* [Exercise directions]: Pull out each line of the data below that contains the string "kern". Letter case must match.

* [Information supplied]:
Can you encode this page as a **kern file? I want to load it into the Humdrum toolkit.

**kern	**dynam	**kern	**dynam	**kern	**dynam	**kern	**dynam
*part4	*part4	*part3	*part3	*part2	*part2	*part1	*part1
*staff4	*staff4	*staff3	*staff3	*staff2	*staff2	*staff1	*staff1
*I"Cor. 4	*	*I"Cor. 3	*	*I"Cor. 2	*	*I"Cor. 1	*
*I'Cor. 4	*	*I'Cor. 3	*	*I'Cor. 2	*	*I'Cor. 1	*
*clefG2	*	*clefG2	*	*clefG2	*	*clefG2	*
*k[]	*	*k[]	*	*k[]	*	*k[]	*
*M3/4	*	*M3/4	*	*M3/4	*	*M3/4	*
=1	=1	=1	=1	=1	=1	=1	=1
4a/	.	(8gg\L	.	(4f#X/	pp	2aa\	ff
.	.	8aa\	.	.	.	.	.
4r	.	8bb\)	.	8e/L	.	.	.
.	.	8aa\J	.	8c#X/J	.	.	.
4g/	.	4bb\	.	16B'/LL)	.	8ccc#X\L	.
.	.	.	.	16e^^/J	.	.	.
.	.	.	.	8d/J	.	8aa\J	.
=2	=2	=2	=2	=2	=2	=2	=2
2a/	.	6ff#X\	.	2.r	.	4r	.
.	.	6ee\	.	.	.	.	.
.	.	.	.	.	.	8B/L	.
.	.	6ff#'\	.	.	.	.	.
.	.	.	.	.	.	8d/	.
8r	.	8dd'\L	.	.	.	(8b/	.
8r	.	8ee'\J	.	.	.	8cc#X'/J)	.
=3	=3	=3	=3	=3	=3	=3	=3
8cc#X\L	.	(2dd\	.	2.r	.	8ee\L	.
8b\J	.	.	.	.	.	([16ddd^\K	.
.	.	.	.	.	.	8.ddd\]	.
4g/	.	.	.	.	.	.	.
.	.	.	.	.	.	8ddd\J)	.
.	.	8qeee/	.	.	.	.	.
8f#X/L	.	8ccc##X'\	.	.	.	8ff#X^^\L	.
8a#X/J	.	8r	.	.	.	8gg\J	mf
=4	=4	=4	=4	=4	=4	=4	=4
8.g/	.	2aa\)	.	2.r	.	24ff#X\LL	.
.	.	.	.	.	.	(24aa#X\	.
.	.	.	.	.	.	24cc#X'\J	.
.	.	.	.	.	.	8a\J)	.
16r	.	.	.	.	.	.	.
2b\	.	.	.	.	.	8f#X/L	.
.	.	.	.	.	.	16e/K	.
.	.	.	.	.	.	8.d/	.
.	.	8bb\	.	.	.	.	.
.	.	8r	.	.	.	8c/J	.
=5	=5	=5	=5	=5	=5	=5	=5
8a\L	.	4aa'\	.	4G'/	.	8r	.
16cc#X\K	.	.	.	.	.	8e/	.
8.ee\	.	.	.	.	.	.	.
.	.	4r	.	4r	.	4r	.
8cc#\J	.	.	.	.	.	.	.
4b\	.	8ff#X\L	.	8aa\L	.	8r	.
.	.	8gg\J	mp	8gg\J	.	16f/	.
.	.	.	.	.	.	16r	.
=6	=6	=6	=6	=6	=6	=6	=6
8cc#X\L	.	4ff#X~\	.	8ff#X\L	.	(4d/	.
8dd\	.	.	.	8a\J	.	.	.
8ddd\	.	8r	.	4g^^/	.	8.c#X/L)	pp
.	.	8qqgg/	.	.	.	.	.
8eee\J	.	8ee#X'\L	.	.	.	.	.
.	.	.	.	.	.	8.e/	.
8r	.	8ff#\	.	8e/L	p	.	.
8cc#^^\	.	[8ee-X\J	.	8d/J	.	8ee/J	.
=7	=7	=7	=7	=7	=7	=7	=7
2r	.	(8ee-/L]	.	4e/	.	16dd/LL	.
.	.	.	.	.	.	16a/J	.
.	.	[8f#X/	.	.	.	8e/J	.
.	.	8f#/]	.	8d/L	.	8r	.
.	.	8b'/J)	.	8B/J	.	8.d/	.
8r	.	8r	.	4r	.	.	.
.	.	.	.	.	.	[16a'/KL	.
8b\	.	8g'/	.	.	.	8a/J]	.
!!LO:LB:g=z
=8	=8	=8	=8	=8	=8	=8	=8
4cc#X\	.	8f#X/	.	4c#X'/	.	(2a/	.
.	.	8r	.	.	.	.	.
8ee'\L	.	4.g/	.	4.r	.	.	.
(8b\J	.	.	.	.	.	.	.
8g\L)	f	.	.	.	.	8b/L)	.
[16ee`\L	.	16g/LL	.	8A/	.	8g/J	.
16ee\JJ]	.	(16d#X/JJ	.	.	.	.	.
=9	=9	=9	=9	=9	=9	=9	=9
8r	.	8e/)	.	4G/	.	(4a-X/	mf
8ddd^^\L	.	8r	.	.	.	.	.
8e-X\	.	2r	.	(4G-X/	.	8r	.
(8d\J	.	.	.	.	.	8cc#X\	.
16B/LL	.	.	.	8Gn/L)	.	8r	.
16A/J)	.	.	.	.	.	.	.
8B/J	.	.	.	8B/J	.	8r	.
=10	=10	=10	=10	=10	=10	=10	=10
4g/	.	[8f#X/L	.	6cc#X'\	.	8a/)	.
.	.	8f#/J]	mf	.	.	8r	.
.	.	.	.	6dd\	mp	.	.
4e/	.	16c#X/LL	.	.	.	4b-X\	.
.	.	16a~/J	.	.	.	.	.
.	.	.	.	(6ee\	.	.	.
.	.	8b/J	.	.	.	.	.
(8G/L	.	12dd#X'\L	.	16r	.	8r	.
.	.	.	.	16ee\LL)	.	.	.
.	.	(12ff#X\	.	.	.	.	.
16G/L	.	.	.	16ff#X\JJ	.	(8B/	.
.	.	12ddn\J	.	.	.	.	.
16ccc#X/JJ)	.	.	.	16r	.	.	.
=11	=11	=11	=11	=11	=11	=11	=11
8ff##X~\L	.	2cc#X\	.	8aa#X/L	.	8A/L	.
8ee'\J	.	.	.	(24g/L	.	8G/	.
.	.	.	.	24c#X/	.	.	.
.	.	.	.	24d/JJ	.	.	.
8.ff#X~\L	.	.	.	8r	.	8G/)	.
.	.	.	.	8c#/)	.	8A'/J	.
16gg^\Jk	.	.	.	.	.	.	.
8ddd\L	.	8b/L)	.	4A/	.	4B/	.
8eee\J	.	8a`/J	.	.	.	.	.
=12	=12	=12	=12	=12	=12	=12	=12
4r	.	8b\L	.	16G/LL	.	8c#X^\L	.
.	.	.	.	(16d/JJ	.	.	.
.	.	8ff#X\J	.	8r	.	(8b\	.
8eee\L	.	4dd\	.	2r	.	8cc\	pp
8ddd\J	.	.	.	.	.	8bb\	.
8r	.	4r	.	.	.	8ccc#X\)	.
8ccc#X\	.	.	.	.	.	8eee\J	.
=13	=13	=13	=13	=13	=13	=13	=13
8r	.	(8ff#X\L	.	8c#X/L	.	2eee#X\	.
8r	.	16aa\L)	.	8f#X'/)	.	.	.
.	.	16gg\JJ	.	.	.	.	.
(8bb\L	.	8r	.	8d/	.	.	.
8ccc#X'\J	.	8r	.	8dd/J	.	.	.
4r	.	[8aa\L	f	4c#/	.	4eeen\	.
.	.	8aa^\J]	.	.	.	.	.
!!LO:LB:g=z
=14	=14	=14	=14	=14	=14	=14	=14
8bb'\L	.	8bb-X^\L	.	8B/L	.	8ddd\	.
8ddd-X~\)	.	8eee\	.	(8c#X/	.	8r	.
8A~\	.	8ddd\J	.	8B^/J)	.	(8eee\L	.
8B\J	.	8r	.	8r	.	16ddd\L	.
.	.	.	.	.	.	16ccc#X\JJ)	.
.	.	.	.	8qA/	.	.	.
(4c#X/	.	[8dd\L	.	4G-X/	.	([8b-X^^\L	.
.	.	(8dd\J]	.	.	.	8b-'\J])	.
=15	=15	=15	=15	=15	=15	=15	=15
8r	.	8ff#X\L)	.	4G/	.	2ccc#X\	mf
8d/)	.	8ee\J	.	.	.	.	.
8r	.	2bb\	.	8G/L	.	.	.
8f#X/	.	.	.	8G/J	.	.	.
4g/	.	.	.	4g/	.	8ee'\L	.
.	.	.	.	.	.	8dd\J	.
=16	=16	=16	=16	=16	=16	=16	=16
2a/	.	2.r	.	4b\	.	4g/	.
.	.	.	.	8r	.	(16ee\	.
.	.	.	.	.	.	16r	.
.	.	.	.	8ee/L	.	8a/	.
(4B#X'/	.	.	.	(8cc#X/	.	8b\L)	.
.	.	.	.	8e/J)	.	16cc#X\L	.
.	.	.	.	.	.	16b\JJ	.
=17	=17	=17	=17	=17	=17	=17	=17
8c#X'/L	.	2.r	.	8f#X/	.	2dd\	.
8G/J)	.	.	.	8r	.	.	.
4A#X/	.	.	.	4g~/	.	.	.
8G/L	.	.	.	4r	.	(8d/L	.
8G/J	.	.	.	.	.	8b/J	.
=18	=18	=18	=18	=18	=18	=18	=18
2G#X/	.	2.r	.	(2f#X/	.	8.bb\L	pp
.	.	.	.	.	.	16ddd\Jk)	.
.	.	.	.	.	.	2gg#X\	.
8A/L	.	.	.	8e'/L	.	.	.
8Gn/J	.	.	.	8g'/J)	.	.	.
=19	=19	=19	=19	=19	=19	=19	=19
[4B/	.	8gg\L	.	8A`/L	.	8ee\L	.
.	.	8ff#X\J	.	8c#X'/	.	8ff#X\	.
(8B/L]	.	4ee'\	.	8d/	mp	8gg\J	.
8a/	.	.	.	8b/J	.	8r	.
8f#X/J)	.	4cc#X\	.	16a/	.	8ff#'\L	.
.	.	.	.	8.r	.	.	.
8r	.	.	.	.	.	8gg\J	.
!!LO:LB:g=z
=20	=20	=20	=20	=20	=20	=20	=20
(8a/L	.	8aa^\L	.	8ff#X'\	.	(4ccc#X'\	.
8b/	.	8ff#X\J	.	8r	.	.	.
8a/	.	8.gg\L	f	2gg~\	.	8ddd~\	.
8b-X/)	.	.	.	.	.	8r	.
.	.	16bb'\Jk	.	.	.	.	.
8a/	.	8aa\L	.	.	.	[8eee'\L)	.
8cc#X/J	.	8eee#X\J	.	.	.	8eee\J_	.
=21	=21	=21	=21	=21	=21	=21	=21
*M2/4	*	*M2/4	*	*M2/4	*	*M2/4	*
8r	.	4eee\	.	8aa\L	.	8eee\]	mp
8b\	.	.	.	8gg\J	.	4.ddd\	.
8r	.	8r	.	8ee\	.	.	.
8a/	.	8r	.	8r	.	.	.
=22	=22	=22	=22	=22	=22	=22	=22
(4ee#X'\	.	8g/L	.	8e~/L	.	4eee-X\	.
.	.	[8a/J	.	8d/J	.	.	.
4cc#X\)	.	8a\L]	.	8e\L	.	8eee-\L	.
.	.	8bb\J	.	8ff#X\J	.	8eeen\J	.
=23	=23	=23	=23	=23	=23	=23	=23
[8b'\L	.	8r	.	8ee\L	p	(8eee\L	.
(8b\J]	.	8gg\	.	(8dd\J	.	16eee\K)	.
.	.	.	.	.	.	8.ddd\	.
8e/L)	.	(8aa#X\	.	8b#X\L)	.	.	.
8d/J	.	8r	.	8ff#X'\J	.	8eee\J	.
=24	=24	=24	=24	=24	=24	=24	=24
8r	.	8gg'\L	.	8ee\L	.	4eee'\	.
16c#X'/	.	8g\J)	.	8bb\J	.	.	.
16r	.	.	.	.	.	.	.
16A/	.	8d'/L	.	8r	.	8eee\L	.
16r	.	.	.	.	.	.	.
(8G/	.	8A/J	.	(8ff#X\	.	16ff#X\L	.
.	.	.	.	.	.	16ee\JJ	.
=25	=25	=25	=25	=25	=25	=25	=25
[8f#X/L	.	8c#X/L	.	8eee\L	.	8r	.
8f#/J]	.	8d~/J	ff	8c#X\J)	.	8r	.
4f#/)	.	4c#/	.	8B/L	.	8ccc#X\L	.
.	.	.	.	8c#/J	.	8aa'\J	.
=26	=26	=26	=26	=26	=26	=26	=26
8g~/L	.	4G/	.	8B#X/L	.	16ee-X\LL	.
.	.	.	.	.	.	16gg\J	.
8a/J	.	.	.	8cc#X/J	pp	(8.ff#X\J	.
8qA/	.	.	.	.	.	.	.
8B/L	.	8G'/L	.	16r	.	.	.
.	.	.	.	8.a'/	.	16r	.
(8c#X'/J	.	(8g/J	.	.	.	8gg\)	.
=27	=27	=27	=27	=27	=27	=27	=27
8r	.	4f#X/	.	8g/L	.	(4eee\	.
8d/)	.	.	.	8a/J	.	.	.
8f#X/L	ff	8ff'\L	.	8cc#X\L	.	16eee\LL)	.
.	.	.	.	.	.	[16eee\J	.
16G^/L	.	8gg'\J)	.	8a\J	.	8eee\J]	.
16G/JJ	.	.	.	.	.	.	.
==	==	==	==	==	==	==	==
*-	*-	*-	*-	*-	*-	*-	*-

* [Answer to the exercise]:
Can you encode this page as a **kern file? I want to load it into the Humdrum toolkit.
**kern	**dynam	**kern	**dynam	**kern	**dynam	**kern	**dynam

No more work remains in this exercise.